INSTRUCTIONS TO FOLLOW
In the entries below, every line with the string "gone" is to be reported.

····················

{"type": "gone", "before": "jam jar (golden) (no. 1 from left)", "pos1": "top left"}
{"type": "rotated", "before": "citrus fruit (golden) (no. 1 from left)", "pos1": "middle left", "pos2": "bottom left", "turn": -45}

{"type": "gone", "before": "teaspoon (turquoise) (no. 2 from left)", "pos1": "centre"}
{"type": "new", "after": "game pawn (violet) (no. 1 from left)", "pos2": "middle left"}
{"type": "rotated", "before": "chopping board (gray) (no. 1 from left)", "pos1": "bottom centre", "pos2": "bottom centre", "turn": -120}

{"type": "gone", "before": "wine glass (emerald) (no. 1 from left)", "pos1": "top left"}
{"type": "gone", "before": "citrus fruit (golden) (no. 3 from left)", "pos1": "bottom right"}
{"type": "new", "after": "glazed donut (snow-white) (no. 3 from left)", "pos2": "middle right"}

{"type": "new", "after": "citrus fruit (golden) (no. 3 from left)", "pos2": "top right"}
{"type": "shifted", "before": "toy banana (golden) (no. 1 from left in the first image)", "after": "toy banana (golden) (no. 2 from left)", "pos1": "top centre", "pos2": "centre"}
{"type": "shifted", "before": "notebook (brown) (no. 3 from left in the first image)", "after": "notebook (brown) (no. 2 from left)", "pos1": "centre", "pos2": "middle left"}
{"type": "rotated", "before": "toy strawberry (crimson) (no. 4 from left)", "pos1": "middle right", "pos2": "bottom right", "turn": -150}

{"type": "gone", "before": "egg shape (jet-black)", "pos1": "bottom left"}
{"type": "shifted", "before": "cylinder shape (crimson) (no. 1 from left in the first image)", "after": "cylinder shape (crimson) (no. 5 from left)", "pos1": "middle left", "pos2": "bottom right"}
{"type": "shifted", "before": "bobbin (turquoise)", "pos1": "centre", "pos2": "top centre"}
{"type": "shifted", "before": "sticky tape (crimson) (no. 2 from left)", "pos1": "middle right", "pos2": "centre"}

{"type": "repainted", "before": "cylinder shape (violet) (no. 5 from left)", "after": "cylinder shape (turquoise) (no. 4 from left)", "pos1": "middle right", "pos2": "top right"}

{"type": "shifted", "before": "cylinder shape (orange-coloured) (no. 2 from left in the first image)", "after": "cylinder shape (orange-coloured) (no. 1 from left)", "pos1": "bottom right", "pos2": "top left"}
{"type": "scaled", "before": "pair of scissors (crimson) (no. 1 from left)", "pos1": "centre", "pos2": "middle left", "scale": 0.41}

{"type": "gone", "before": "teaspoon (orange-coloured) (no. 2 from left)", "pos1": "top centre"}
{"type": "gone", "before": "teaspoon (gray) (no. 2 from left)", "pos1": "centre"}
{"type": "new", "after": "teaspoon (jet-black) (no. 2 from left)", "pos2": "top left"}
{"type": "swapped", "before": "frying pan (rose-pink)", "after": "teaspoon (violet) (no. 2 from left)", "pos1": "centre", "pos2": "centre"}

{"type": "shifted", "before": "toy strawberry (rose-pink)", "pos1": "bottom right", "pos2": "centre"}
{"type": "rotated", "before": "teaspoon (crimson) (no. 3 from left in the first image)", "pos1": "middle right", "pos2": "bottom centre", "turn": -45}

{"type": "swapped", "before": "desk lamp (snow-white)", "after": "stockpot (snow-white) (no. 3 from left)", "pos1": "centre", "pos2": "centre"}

····················

ANSWER TO THIS TASK
{"type": "gone", "before": "jam jar (golden) (no. 1 from left)", "pos1": "top left"}
{"type": "gone", "before": "teaspoon (turquoise) (no. 2 from left)", "pos1": "centre"}
{"type": "gone", "before": "wine glass (emerald) (no. 1 from left)", "pos1": "top left"}
{"type": "gone", "before": "citrus fruit (golden) (no. 3 from left)", "pos1": "bottom right"}
{"type": "gone", "before": "egg shape (jet-black)", "pos1": "bottom left"}
{"type": "gone", "before": "teaspoon (orange-coloured) (no. 2 from left)", "pos1": "top centre"}
{"type": "gone", "before": "teaspoon (gray) (no. 2 from left)", "pos1": "centre"}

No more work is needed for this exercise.